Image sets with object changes
────────────────

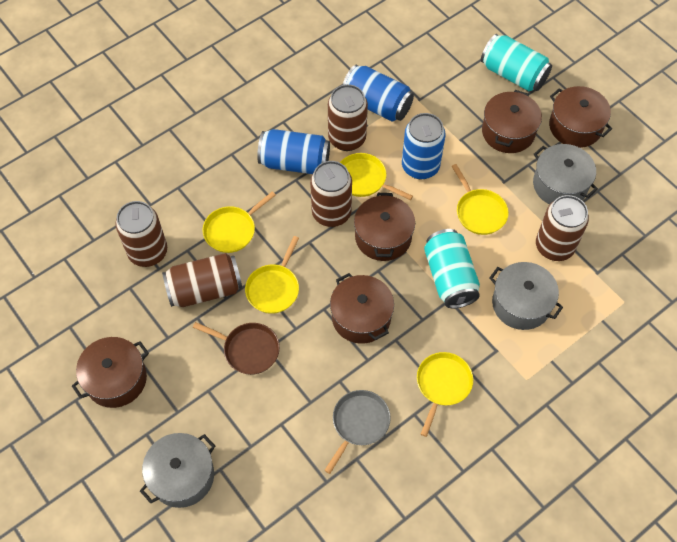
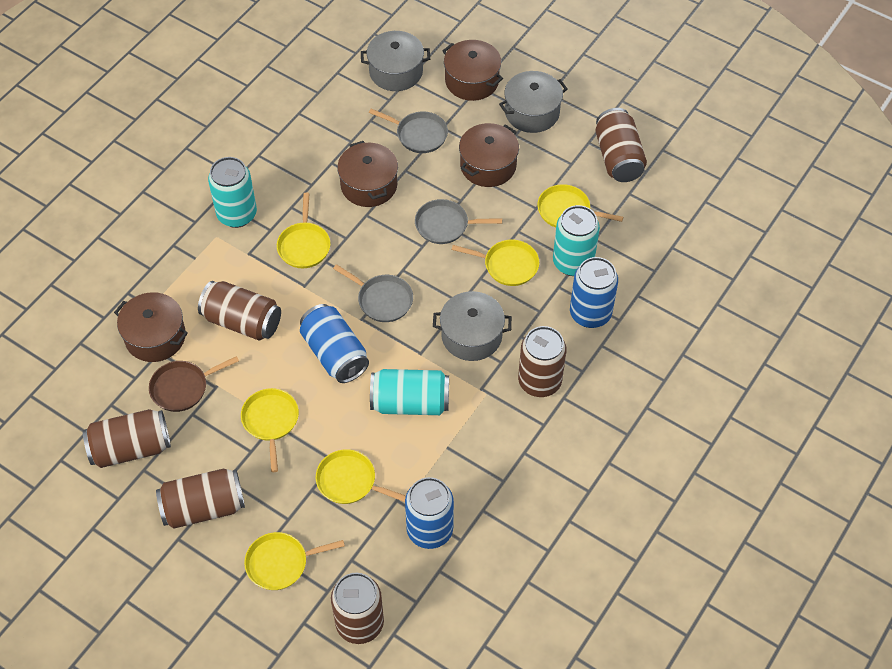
brown can: 5 -> 6
brown pot: 5 -> 4
grey pan: 1 -> 3
turquoise can: 2 -> 3
yellow pan: 5 -> 6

────────────────

(Required action): Would you write out each entry word for word and omit the images?

(Worked solution):
brown can: 5 -> 6
brown pot: 5 -> 4
grey pan: 1 -> 3
turquoise can: 2 -> 3
yellow pan: 5 -> 6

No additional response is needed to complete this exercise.